:: Data for this exercise ::
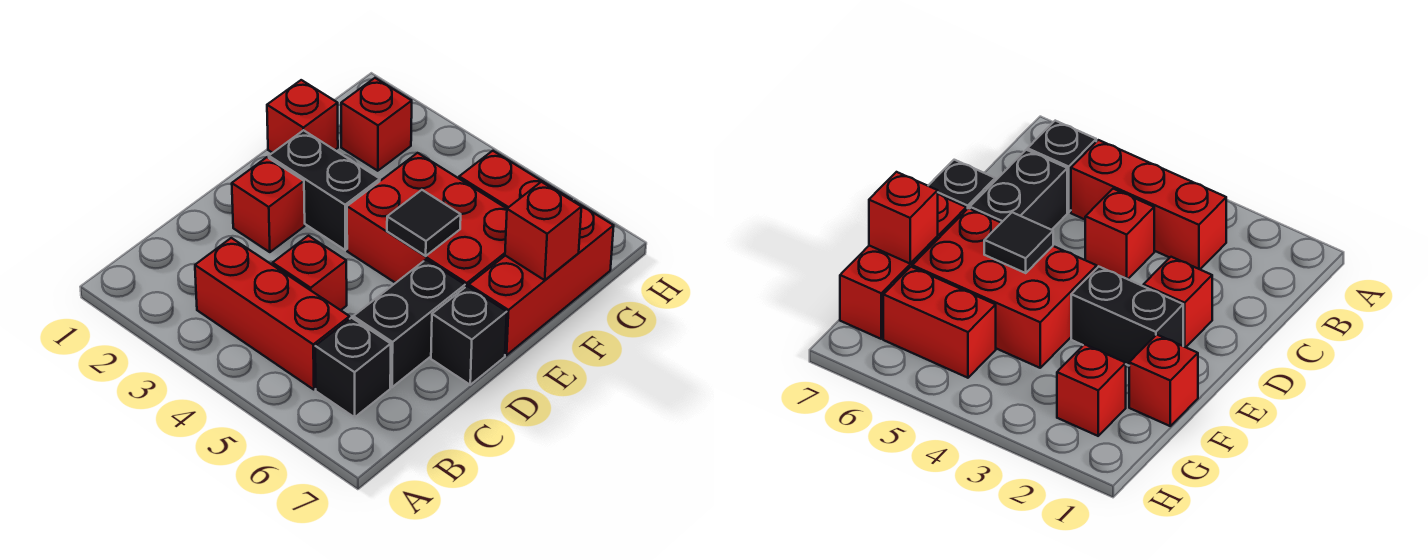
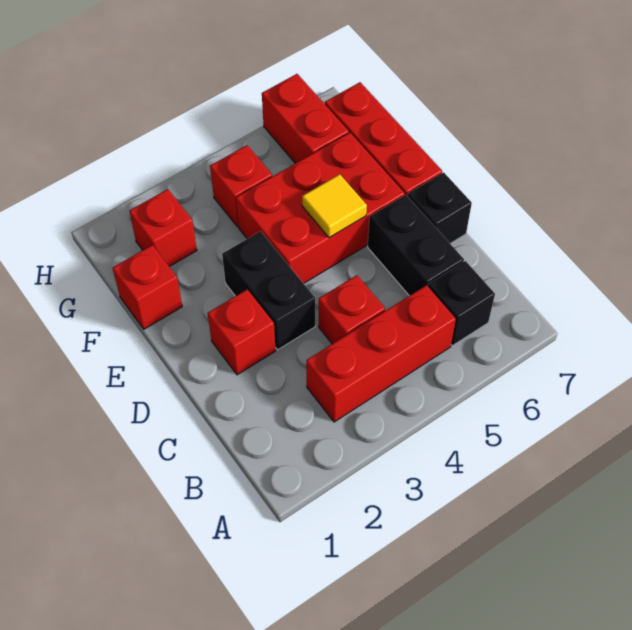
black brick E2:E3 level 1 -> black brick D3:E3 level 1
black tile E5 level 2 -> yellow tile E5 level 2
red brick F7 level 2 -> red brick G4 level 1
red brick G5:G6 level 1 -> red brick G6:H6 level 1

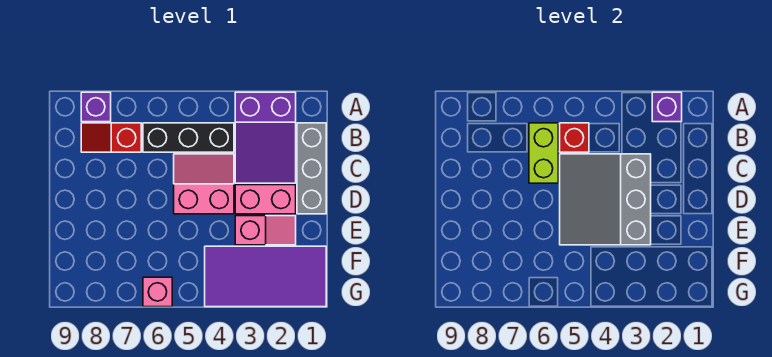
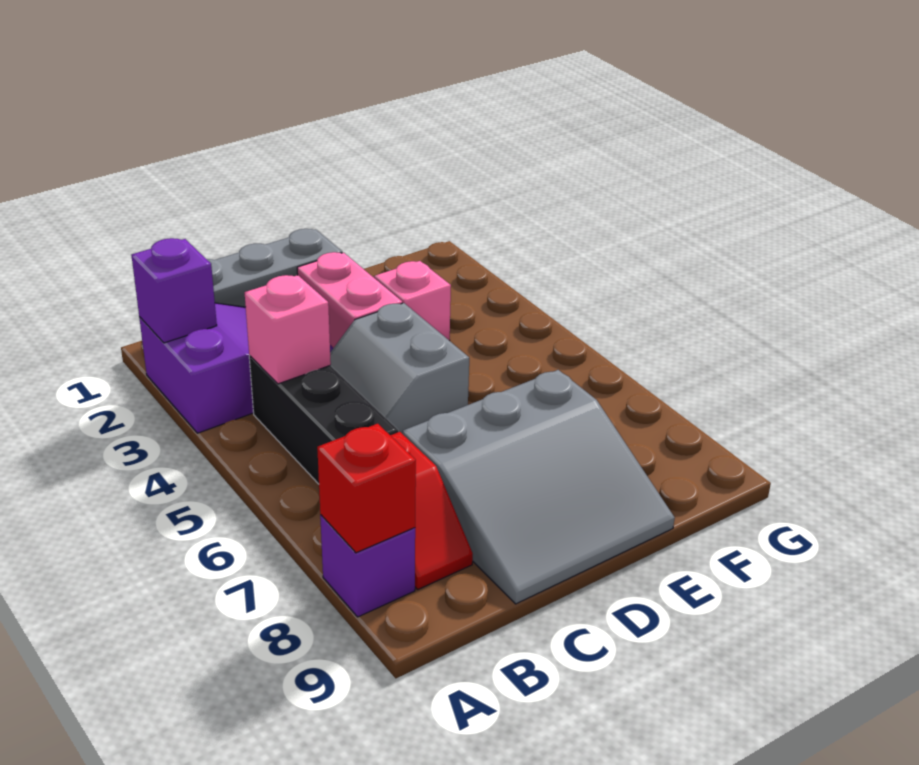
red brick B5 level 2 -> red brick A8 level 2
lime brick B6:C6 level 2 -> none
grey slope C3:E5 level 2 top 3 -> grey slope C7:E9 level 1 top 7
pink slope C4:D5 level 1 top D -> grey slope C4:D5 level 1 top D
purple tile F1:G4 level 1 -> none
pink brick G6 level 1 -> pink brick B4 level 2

:: Exercise description ::
In the material above, please find every line that includes the word "black" and copy it.

:: Problem solution ::
black brick E2:E3 level 1 -> black brick D3:E3 level 1
black tile E5 level 2 -> yellow tile E5 level 2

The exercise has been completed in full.